[Dataset excerpts]
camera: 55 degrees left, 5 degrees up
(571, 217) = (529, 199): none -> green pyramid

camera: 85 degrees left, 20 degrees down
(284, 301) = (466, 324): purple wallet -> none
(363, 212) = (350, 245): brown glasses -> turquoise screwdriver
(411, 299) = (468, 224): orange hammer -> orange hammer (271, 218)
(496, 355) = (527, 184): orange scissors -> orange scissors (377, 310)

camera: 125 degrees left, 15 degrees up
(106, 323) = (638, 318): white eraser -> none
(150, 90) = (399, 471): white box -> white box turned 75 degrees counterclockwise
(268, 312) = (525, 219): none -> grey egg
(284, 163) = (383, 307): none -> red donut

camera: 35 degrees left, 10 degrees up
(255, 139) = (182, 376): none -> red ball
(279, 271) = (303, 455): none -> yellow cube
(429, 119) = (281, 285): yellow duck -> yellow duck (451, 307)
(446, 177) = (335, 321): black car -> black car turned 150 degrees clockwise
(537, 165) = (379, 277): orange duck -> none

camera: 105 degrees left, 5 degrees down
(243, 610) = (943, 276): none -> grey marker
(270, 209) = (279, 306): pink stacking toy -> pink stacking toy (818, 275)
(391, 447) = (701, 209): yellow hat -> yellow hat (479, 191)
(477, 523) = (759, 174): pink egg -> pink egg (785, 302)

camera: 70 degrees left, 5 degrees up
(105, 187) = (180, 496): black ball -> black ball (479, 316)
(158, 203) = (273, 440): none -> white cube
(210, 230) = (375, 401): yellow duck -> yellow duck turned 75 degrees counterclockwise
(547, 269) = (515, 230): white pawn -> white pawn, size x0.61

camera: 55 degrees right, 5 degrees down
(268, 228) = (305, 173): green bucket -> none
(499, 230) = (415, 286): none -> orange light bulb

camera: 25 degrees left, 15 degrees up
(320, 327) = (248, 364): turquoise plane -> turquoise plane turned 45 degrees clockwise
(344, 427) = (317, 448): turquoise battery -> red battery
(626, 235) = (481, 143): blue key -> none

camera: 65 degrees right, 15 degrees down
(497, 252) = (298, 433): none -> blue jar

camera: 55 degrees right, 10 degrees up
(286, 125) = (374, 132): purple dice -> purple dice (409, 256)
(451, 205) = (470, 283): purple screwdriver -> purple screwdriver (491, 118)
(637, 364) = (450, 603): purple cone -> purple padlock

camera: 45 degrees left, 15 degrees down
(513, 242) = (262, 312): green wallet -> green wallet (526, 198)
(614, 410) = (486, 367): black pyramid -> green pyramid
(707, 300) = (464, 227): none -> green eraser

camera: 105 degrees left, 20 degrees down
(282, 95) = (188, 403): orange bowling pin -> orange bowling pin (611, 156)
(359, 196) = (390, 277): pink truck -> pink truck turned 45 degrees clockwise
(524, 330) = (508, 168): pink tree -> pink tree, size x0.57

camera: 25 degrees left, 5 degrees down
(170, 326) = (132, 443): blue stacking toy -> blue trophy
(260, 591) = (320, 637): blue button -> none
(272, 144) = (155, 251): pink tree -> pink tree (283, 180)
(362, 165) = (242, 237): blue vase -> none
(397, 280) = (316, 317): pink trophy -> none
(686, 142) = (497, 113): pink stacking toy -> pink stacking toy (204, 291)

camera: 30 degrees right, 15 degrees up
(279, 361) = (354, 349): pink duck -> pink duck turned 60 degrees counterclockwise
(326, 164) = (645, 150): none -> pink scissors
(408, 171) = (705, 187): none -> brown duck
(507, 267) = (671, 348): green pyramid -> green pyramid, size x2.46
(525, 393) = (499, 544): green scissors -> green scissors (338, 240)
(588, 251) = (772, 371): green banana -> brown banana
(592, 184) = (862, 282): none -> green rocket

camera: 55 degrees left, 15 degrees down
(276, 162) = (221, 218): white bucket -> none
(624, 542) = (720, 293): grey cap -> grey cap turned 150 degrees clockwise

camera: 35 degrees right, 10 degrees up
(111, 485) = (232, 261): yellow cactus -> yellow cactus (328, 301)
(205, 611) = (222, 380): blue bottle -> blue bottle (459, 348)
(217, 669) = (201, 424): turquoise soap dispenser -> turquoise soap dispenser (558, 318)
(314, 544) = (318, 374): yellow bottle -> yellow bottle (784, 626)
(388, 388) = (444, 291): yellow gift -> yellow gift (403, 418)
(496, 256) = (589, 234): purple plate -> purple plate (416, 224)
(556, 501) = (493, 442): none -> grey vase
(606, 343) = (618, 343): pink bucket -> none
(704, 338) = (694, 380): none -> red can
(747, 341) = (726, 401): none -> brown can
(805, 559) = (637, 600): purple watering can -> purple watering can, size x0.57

● **WHAT IS NEEDED**
Copy whichever lines of the records above contain the word "black".

● **EXPECTED OUTPUT**
(446, 177) = (335, 321): black car -> black car turned 150 degrees clockwise
(105, 187) = (180, 496): black ball -> black ball (479, 316)
(614, 410) = (486, 367): black pyramid -> green pyramid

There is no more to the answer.